* _Work instruction_:
Repeat the data below exactly, dropping any pictures it holds.

* _Data shown_:
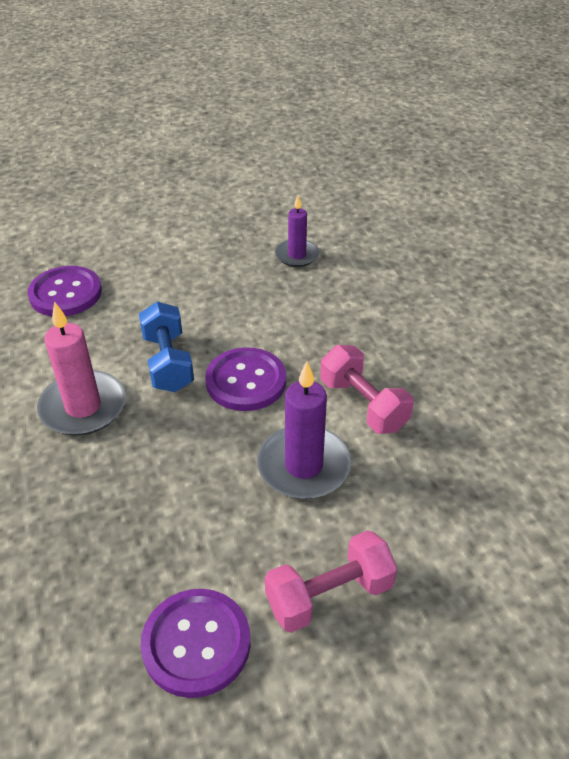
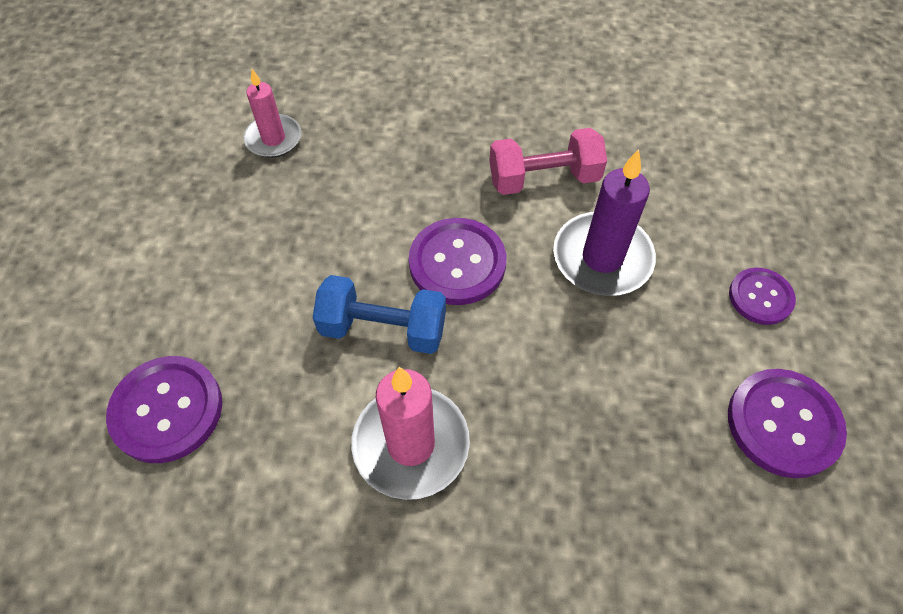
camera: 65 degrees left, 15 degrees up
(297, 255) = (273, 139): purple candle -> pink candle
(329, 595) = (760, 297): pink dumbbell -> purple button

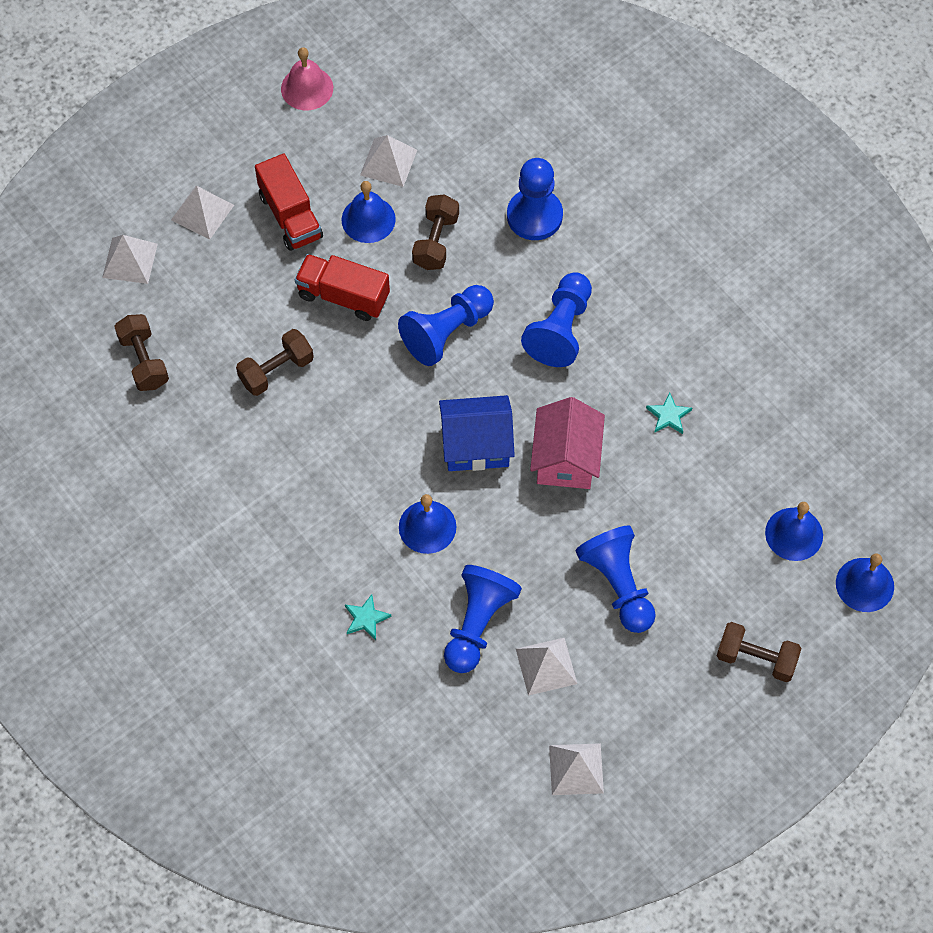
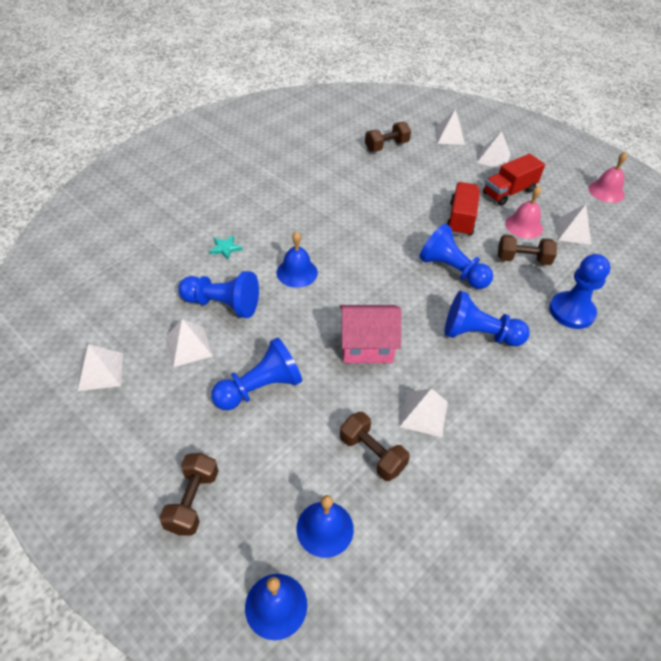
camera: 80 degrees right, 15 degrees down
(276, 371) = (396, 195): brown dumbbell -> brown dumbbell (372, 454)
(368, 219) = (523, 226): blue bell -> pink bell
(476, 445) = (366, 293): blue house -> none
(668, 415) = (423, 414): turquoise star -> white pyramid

* _Response box_:
camera: 65 degrees left, 15 degrees up
(297, 255) = (273, 139): purple candle -> pink candle
(329, 595) = (760, 297): pink dumbbell -> purple button

camera: 80 degrees right, 15 degrees down
(276, 371) = (396, 195): brown dumbbell -> brown dumbbell (372, 454)
(368, 219) = (523, 226): blue bell -> pink bell
(476, 445) = (366, 293): blue house -> none
(668, 415) = (423, 414): turquoise star -> white pyramid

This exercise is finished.